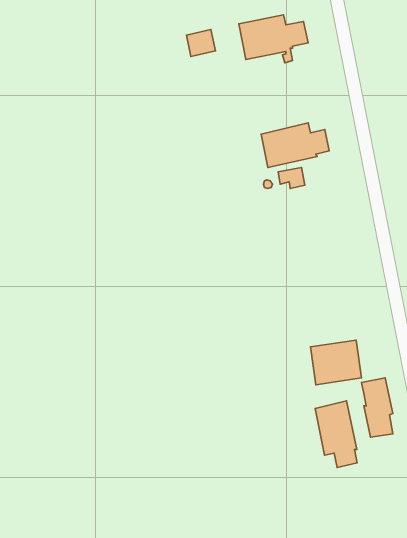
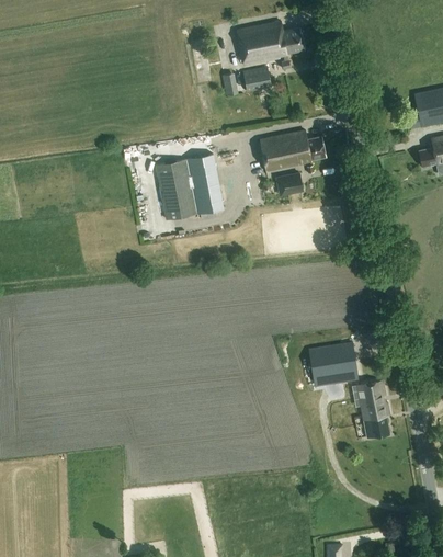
building: [186,30,215,56] -> [243,66,272,92]
building: none -> [156,154,227,219]
building: [315,401,357,467] -> none

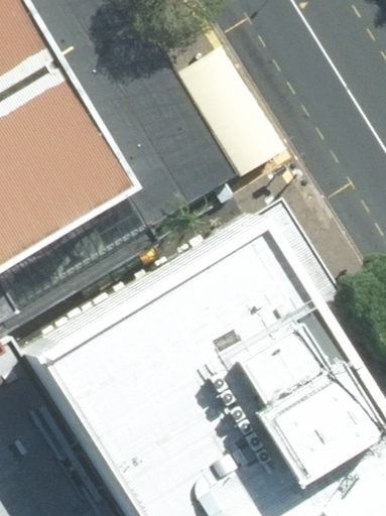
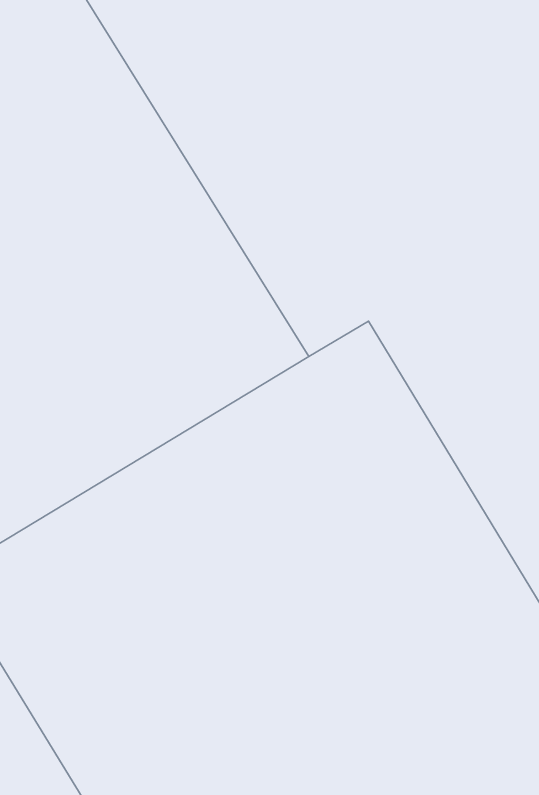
building: [176,42,289,177] -> none

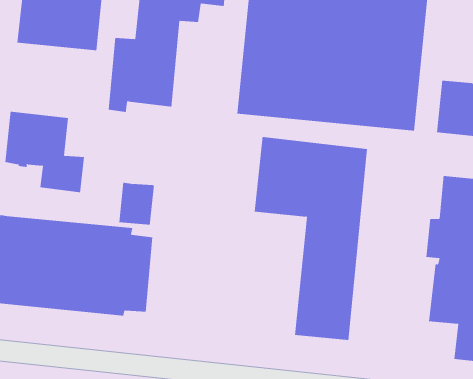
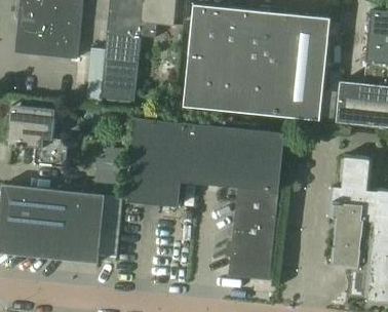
building: none -> [127,118,202,205]

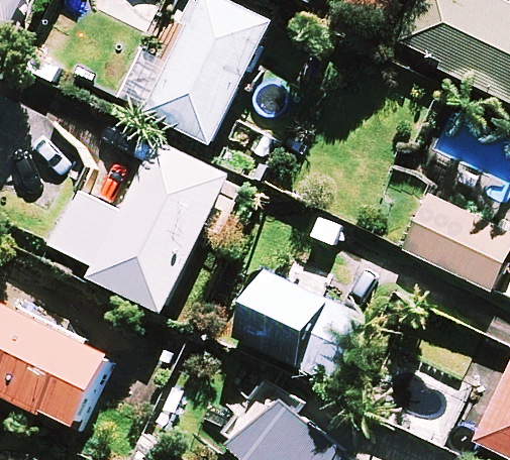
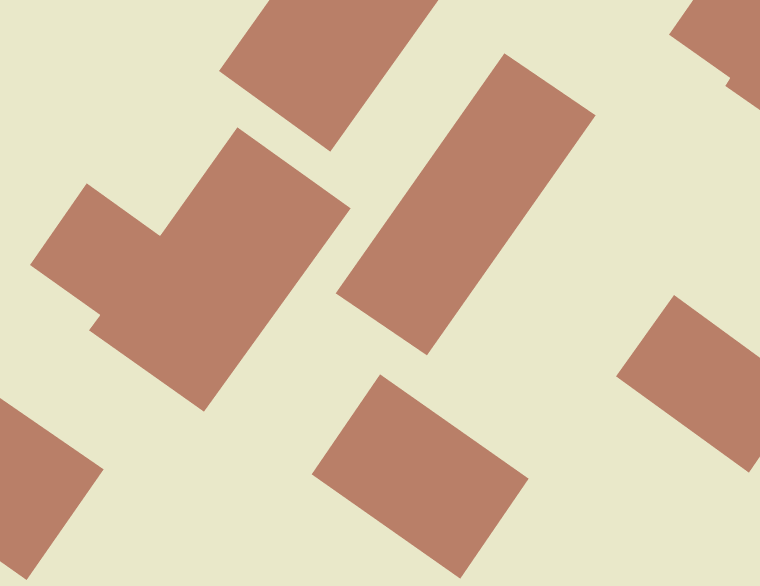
building: none -> [335,52,597,357]

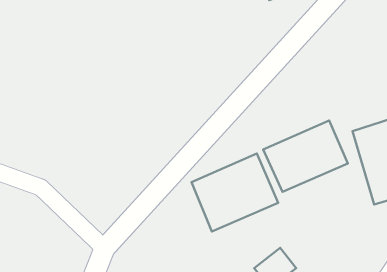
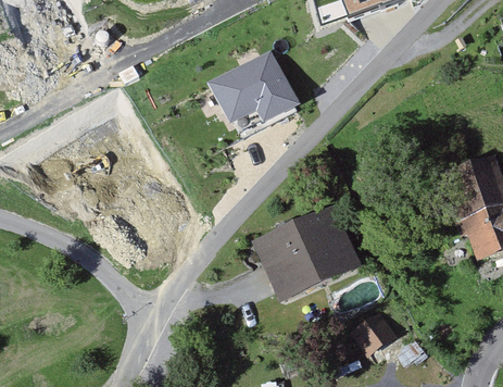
building: none -> [208,50,299,123]
building: [263,121,348,192] -> none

Problem to solve: Could you output every entry exactly as written, skipping the pictures?

The answer:
building: [186,30,215,56] -> [243,66,272,92]
building: none -> [156,154,227,219]
building: [315,401,357,467] -> none

building: [176,42,289,177] -> none

building: none -> [127,118,202,205]

building: none -> [335,52,597,357]

building: none -> [208,50,299,123]
building: [263,121,348,192] -> none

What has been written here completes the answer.